Work instruction: Without the pictures, print each of the records below exactly as it appears.

---------- The input ----------

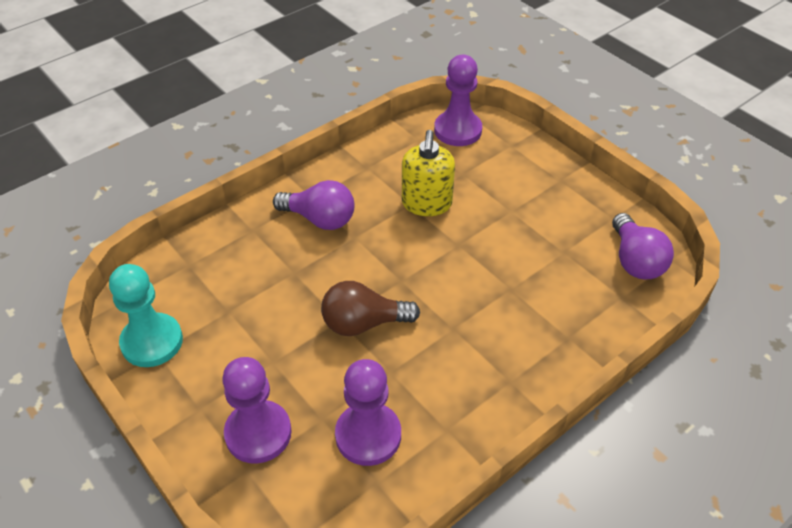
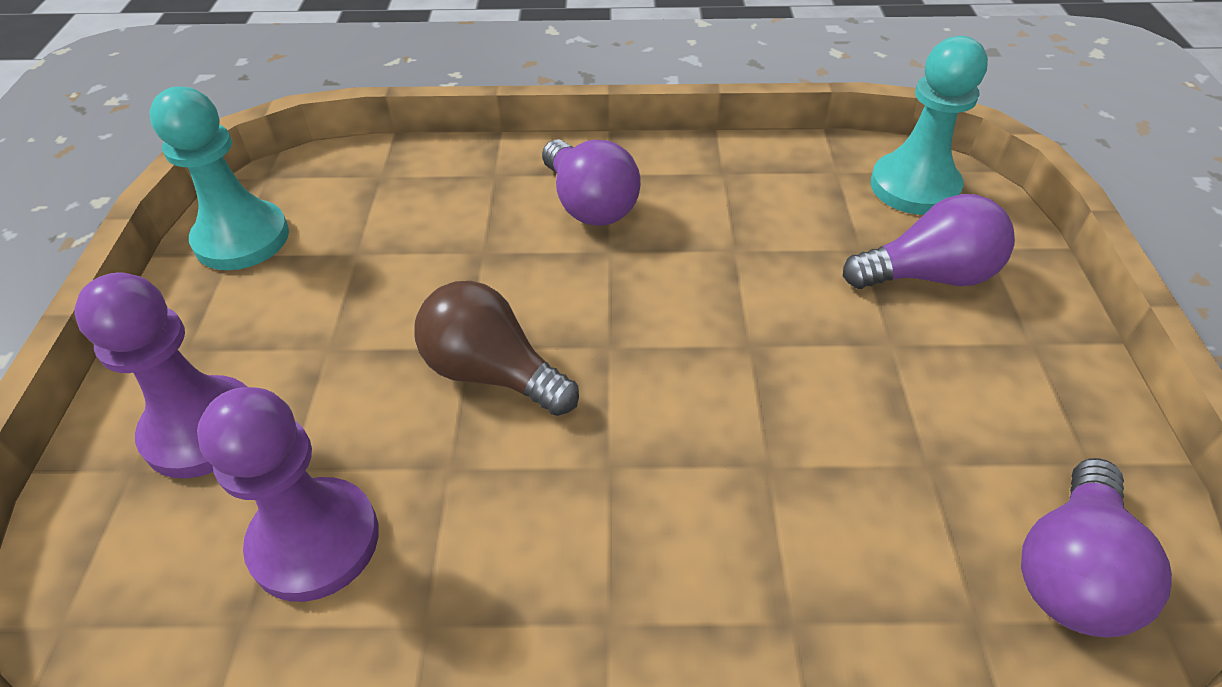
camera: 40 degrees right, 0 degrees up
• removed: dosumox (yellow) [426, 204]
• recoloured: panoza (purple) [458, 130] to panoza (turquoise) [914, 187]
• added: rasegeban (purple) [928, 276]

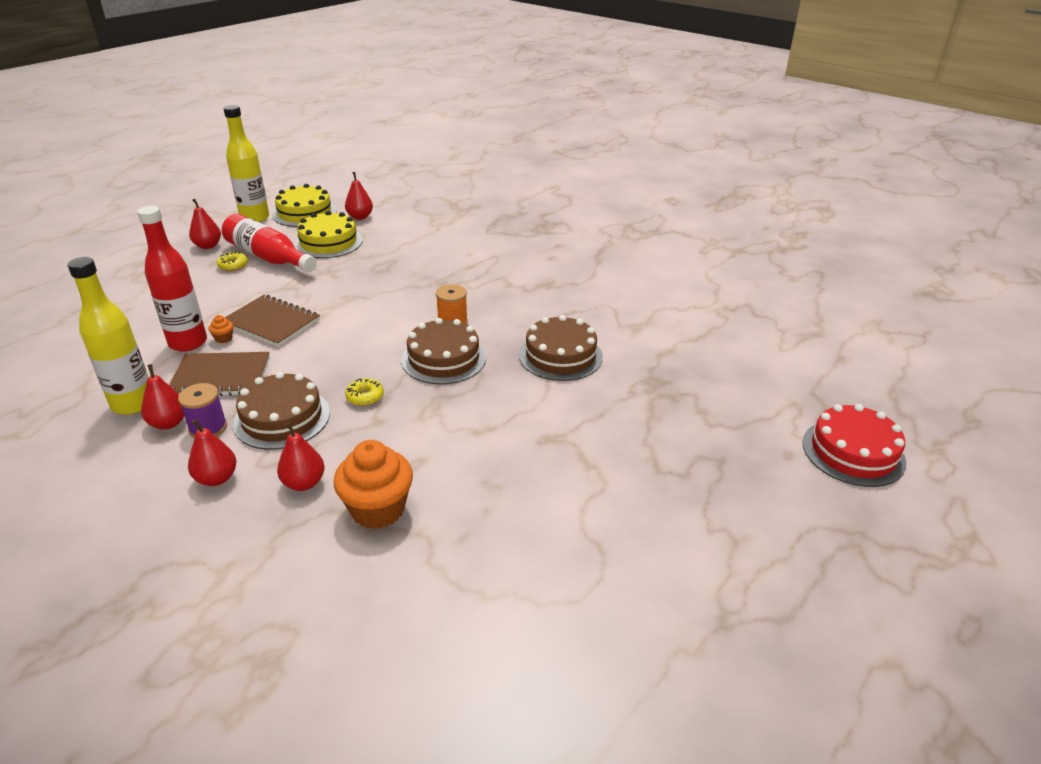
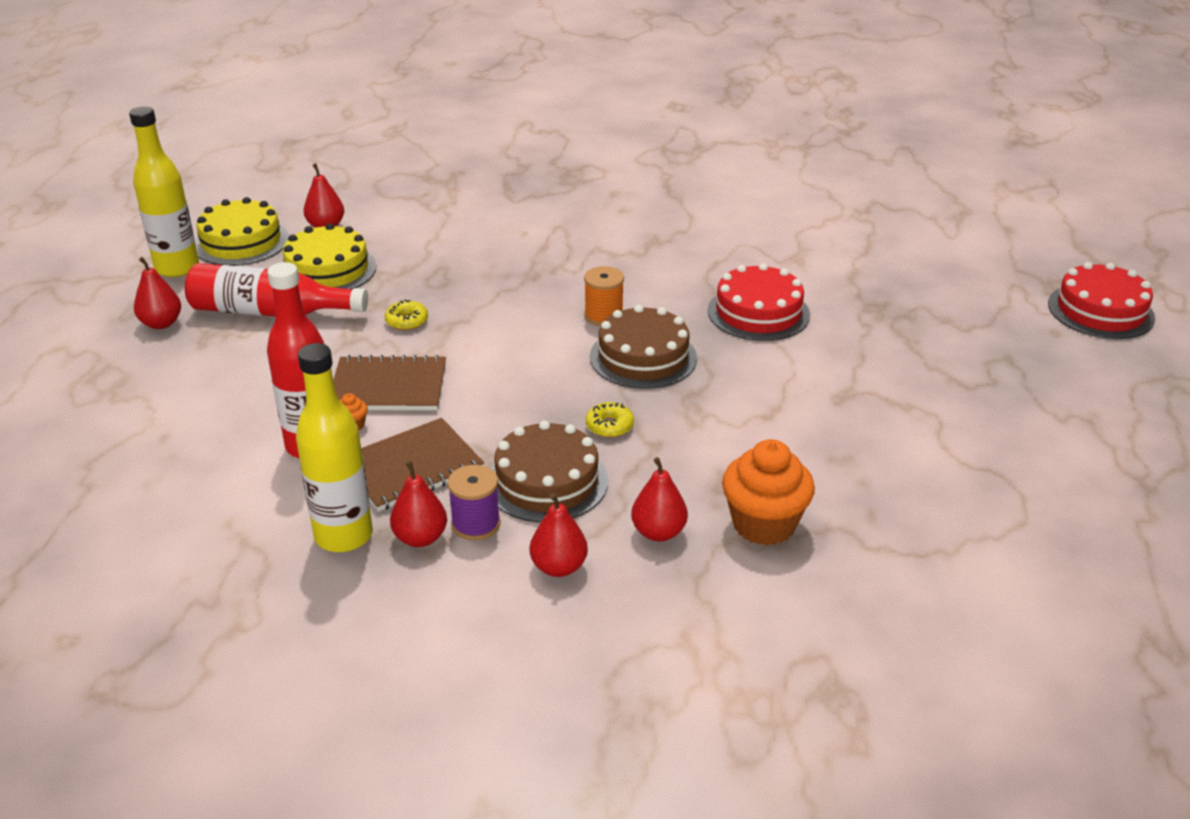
camera: 30 degrees left, 0 degrees up
• moved:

----------

Result of the task:
camera: 40 degrees right, 0 degrees up
• removed: dosumox (yellow) [426, 204]
• recoloured: panoza (purple) [458, 130] to panoza (turquoise) [914, 187]
• added: rasegeban (purple) [928, 276]

camera: 30 degrees left, 0 degrees up
• moved:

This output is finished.